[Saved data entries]
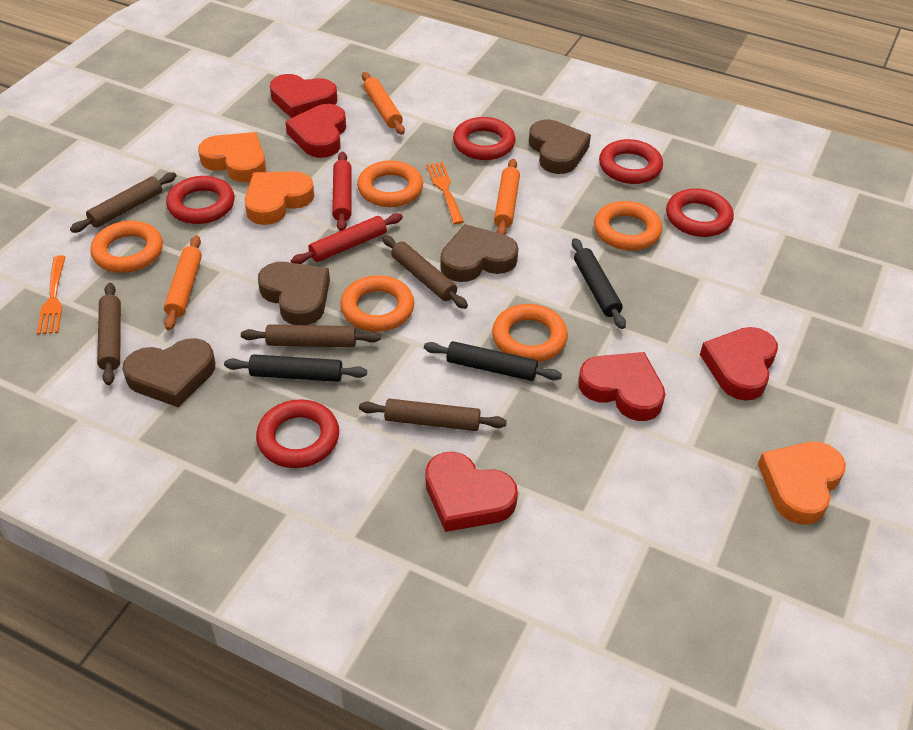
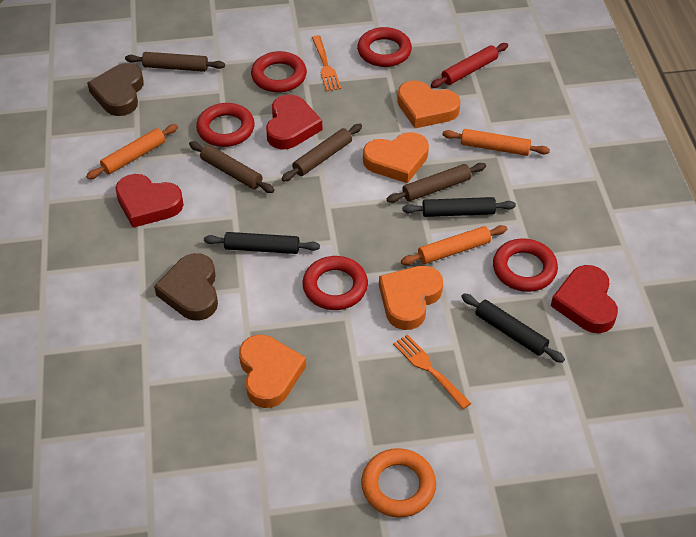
brown heart: 4 -> 2
brown rolling pin: 5 -> 4
orange heart: 3 -> 4
orange ring: 5 -> 1
red heart: 5 -> 3
red rolling pin: 2 -> 1

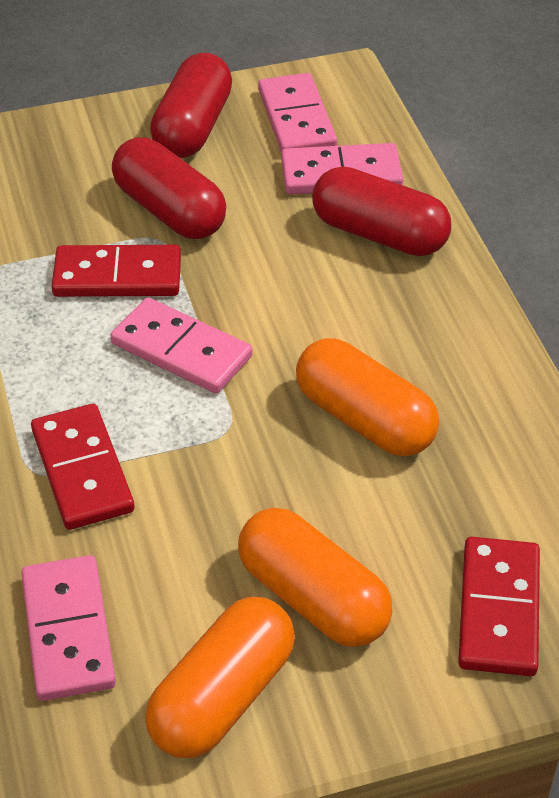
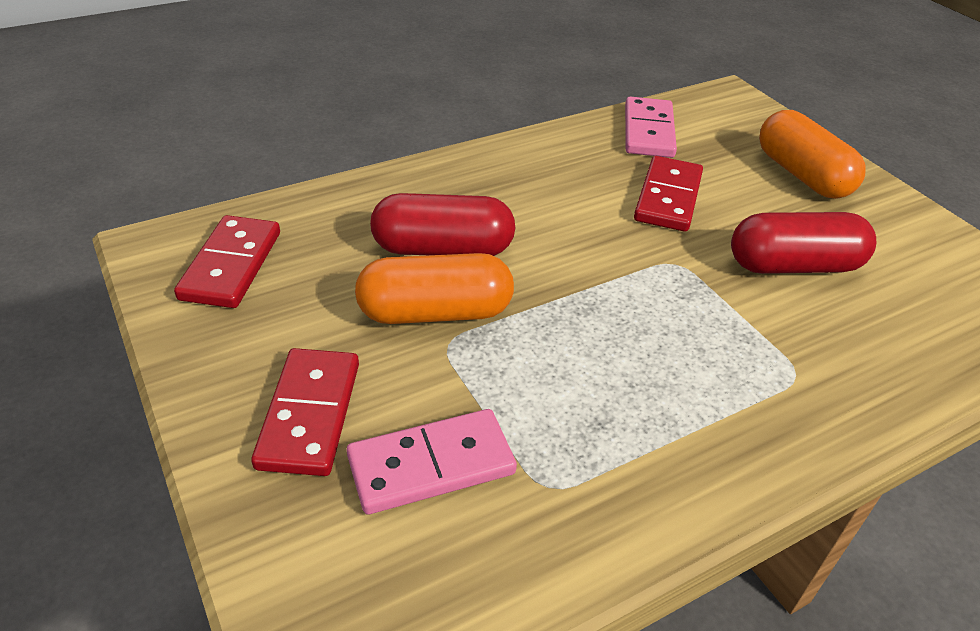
orange capsule: 3 -> 2
pink domino: 4 -> 2
red capsule: 3 -> 2

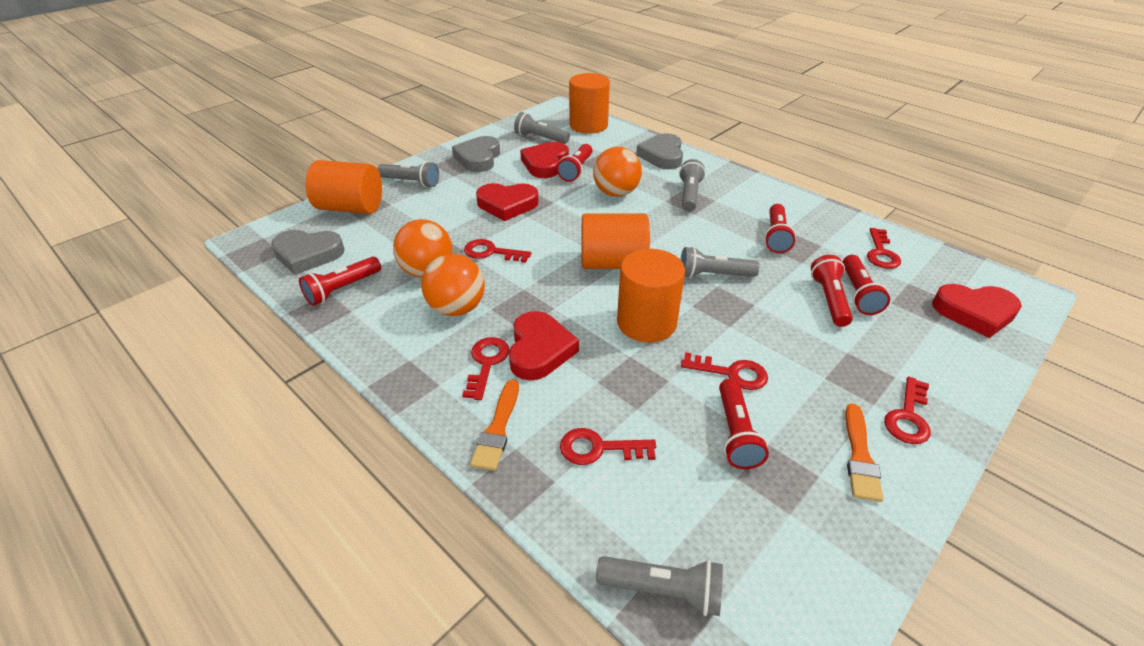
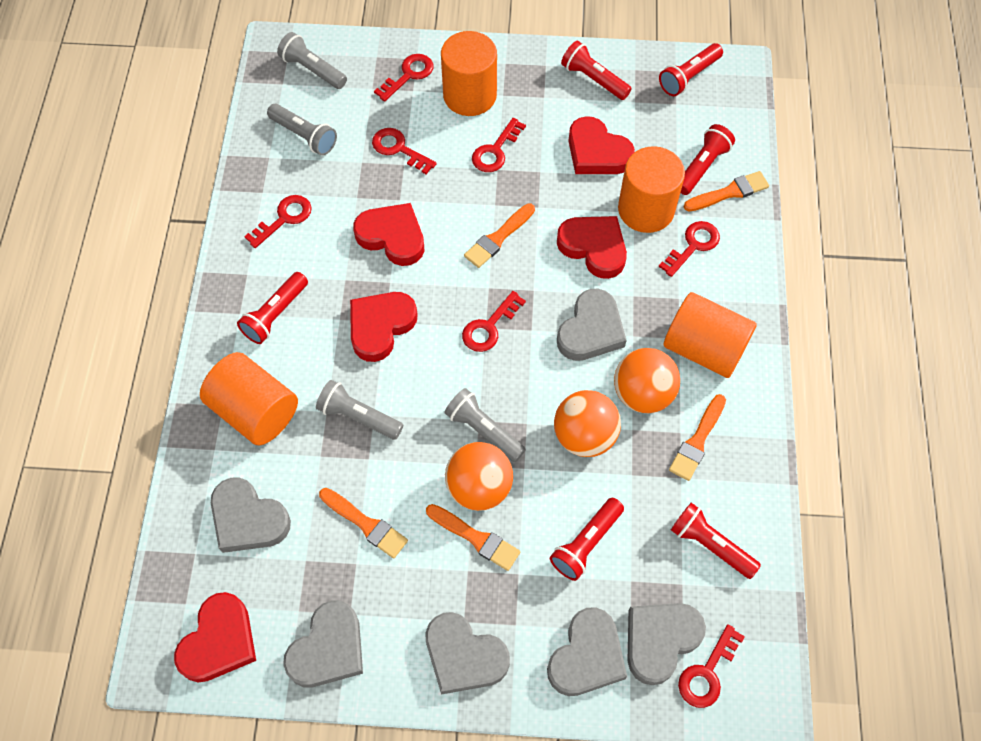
grey flashlight: 5 -> 4
grey heart: 3 -> 6
orange brush: 2 -> 5
red heart: 4 -> 5
red key: 6 -> 7

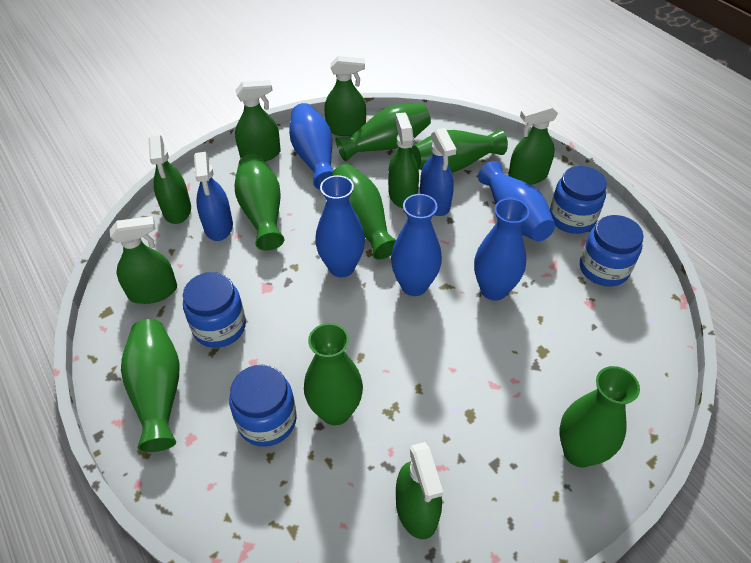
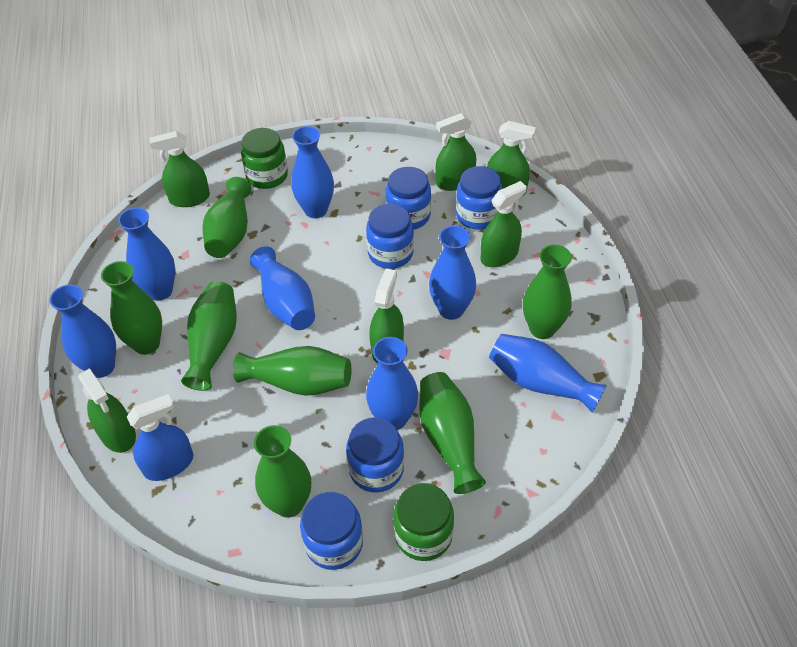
blue jar: 4 -> 5
blue spray bottle: 2 -> 1
blue vase: 5 -> 7
green jar: 0 -> 2
green spray bottle: 7 -> 6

PROBLEM DESCRIPTION >>
Please quote nothing but the lines from the line with "blue spray bottle: 2 -> 1" through the end of the data above, exactly as written, ends included.

EXPECTED OUTPUT >>
blue spray bottle: 2 -> 1
blue vase: 5 -> 7
green jar: 0 -> 2
green spray bottle: 7 -> 6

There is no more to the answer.